• _PROMPT_: Find the line with "C101: 4.7uF (plus" and the line with "U103: buffer CD4050" in the entries below; output exactly those two lines, every line between them, and no others.

• _EXERCISE DATA_:
::::::
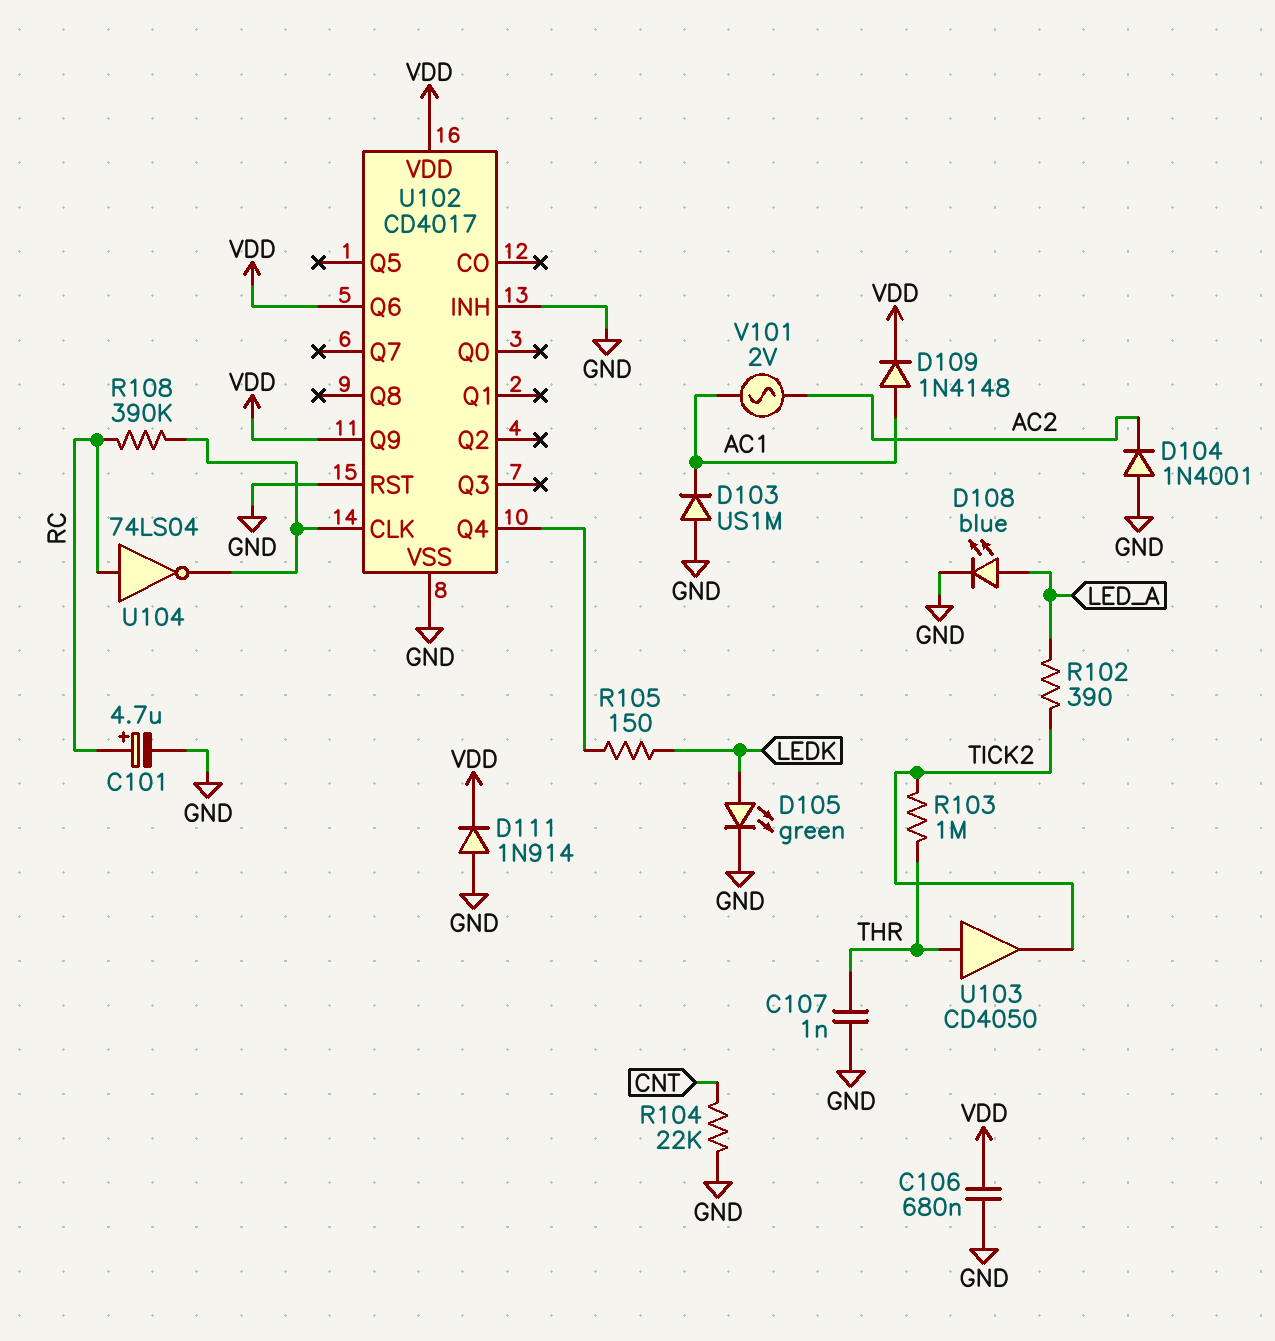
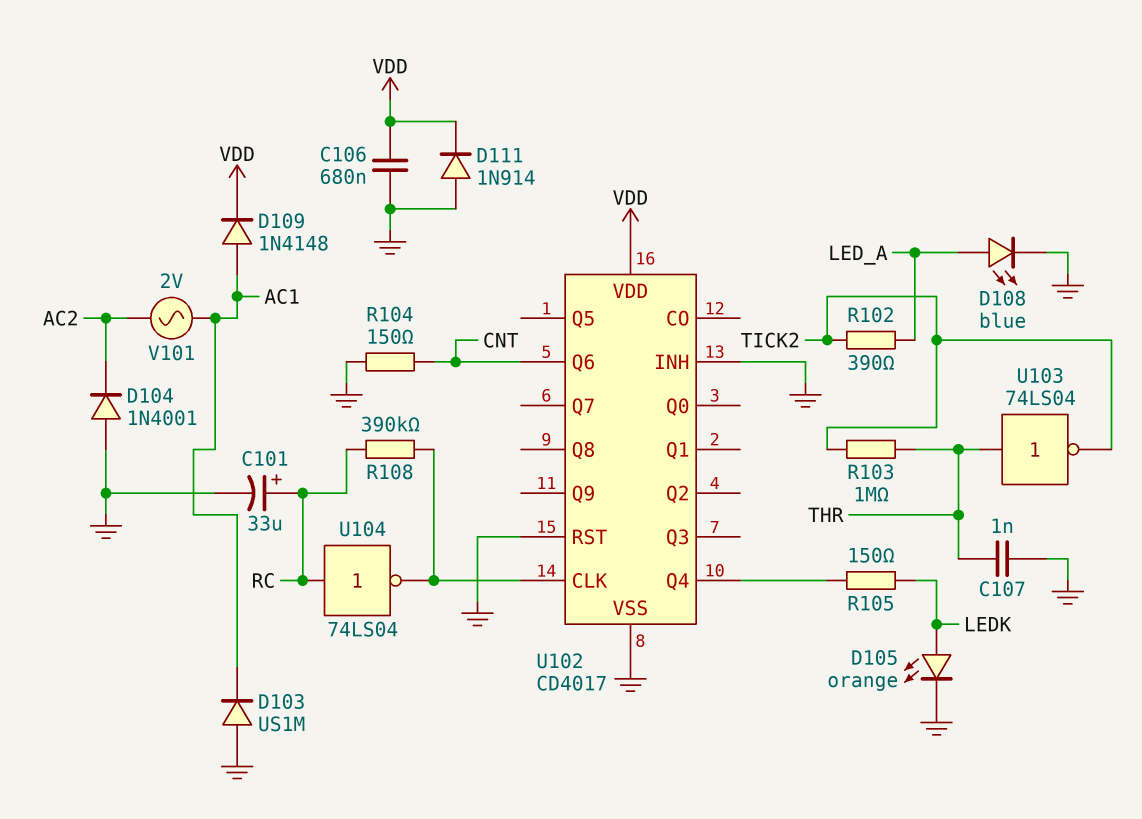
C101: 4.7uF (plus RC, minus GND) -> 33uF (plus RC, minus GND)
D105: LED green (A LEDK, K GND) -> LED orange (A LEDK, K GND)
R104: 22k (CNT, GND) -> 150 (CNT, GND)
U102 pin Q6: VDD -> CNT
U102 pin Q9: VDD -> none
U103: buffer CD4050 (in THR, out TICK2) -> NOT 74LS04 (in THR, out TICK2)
::::::
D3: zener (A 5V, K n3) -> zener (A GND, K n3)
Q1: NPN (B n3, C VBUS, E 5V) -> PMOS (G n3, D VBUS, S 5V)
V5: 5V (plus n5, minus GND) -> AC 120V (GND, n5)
::::::
• _EXPECTED OUTPUT_:
C101: 4.7uF (plus RC, minus GND) -> 33uF (plus RC, minus GND)
D105: LED green (A LEDK, K GND) -> LED orange (A LEDK, K GND)
R104: 22k (CNT, GND) -> 150 (CNT, GND)
U102 pin Q6: VDD -> CNT
U102 pin Q9: VDD -> none
U103: buffer CD4050 (in THR, out TICK2) -> NOT 74LS04 (in THR, out TICK2)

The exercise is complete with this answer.